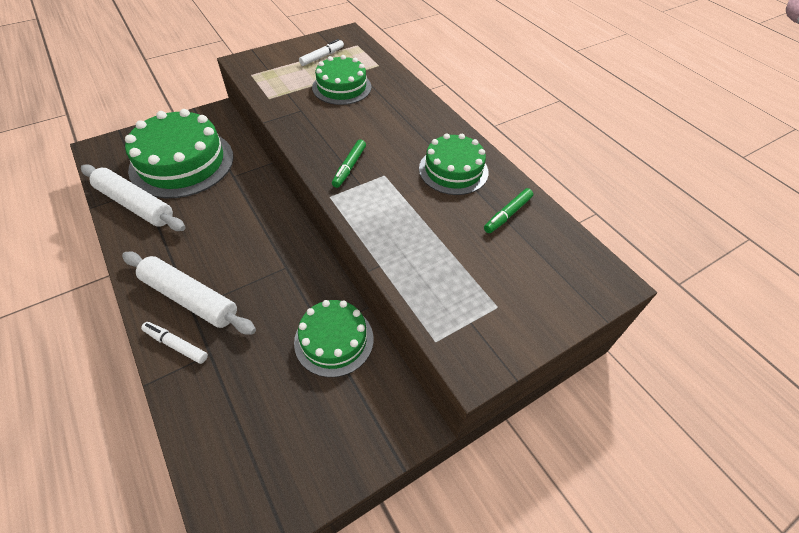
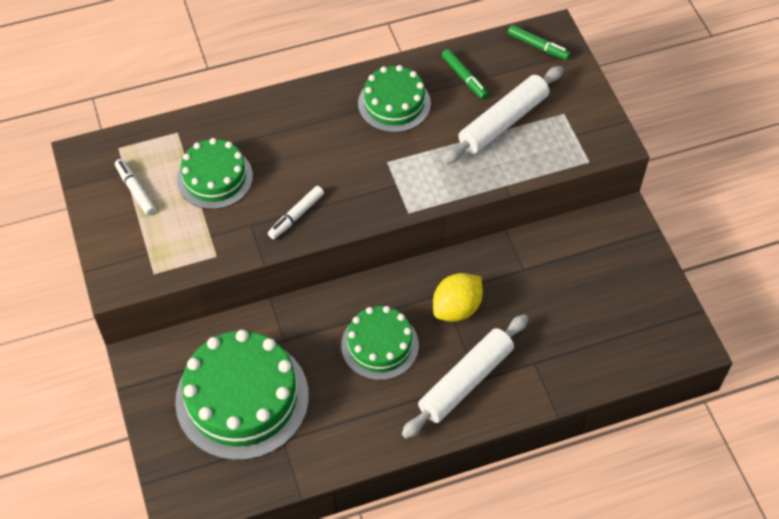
camera: 75 degrees left, 5 degrees up
(135, 204) = (309, 446): white rolling pin -> white rolling pin (503, 122)
(176, 345) = (519, 391): white marker -> white marker (296, 216)
(271, 280) = (457, 308): none -> yellow lemon
(334, 340) = (537, 261): green cake -> green cake (380, 345)
(349, 167) = (367, 190): green marker -> green marker (538, 46)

_ _ _ _

ACTIVITY: Copy each line from the entries above that has the word "marker" in it.

RESPONSE:
(176, 345) = (519, 391): white marker -> white marker (296, 216)
(349, 167) = (367, 190): green marker -> green marker (538, 46)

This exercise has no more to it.